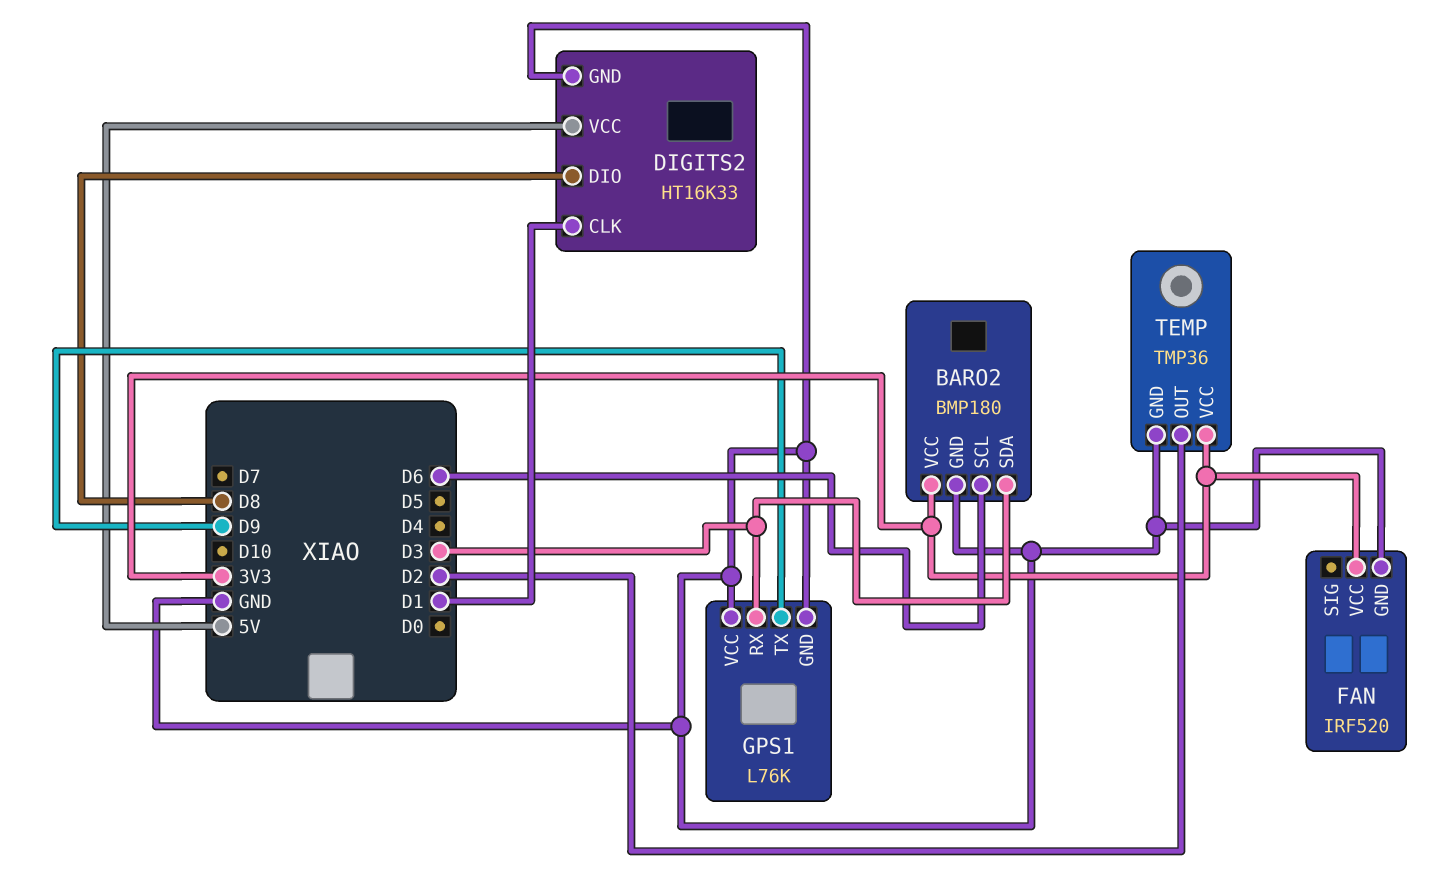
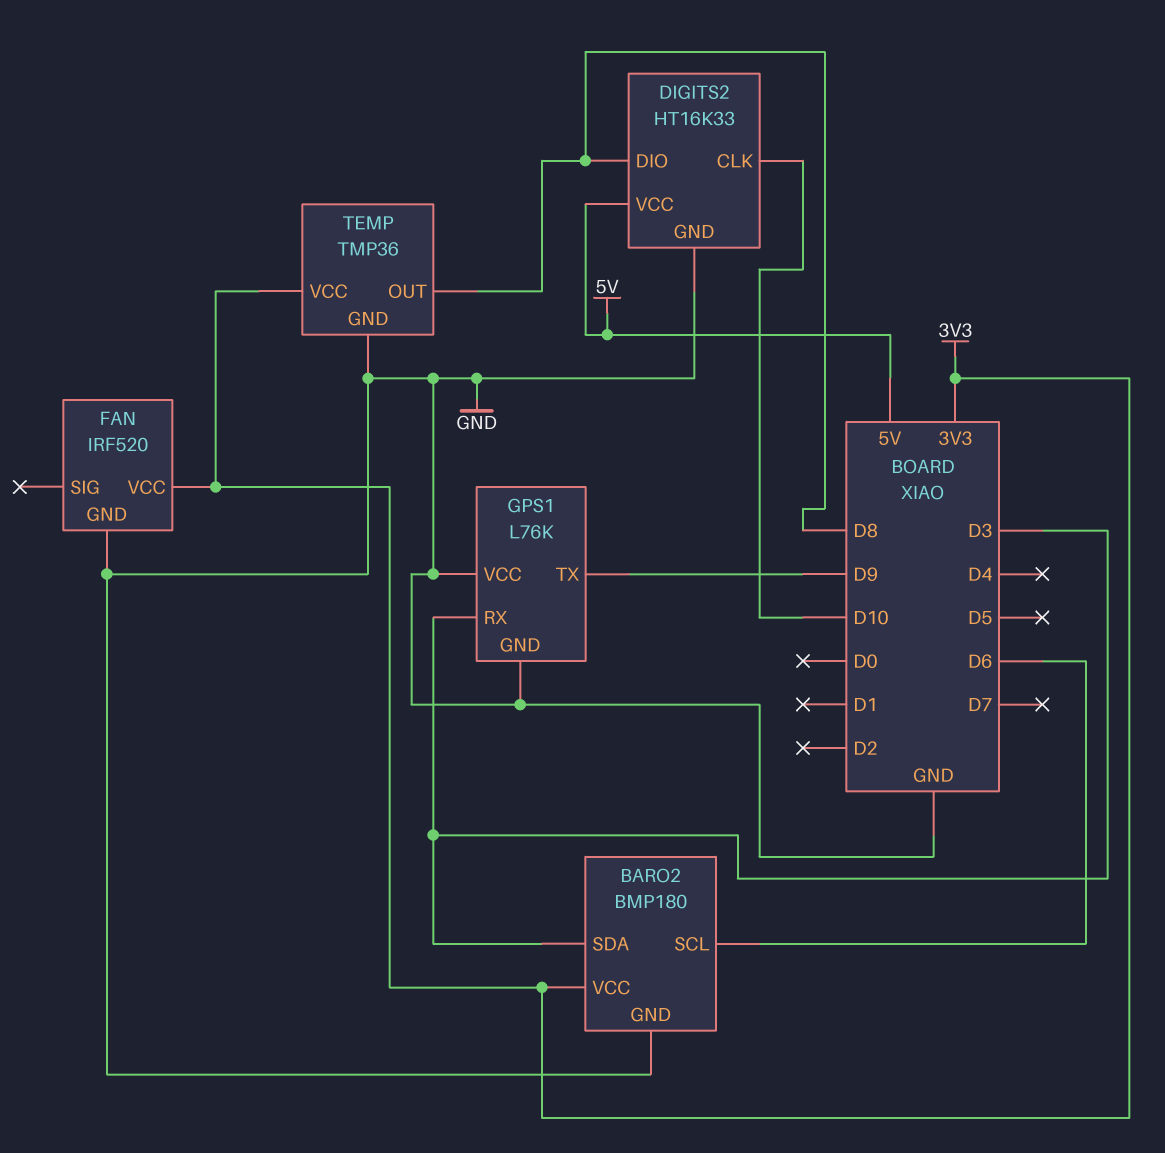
DIGITS2 pin CLK: D1 -> D10
TEMP pin OUT: D2 -> D8

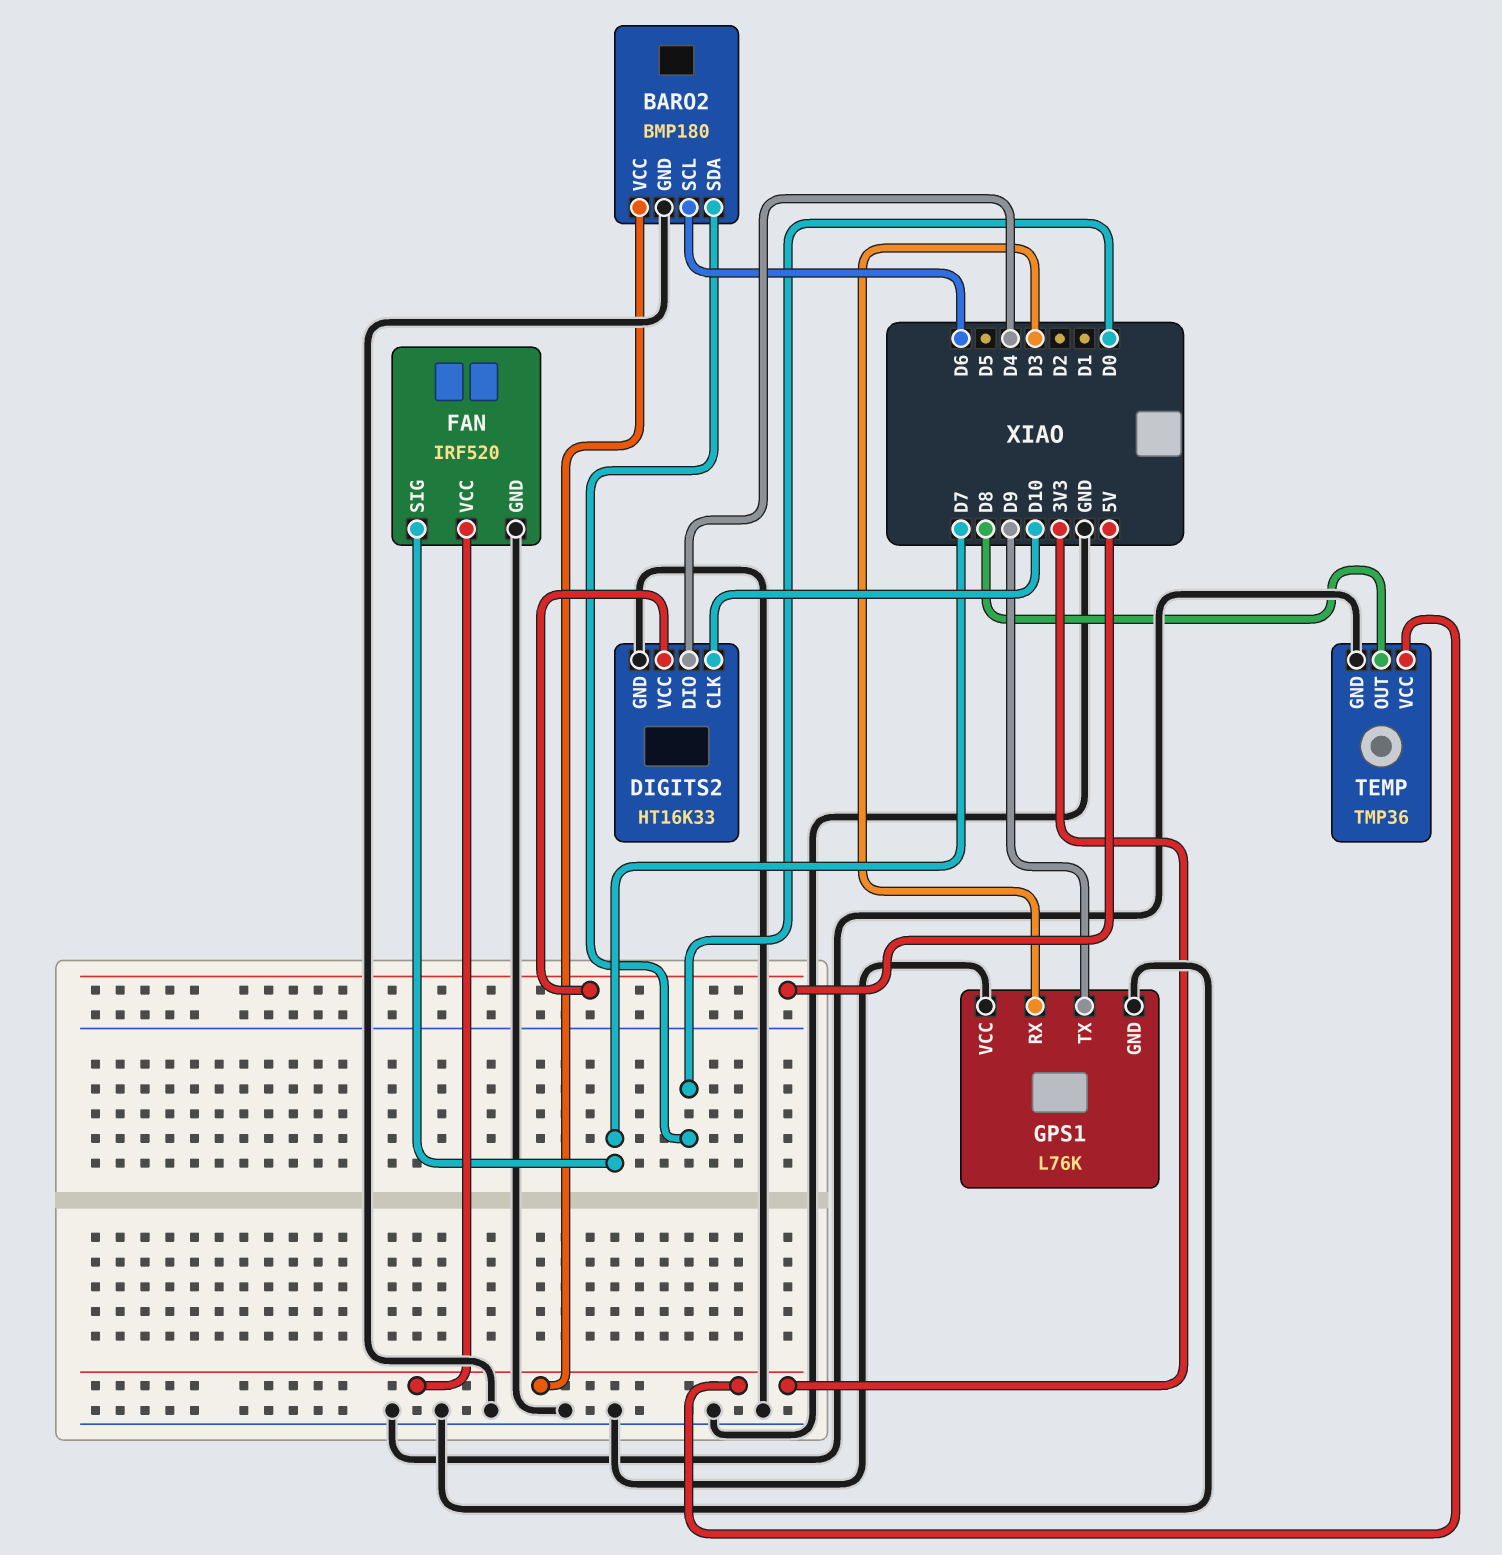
BARO2 pin SDA: D3 -> D0
DIGITS2 pin DIO: D8 -> D4
FAN pin SIG: none -> D7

> _Directions_: With images excluded, write the records above out again exactly.

> _Response_:
DIGITS2 pin CLK: D1 -> D10
TEMP pin OUT: D2 -> D8

BARO2 pin SDA: D3 -> D0
DIGITS2 pin DIO: D8 -> D4
FAN pin SIG: none -> D7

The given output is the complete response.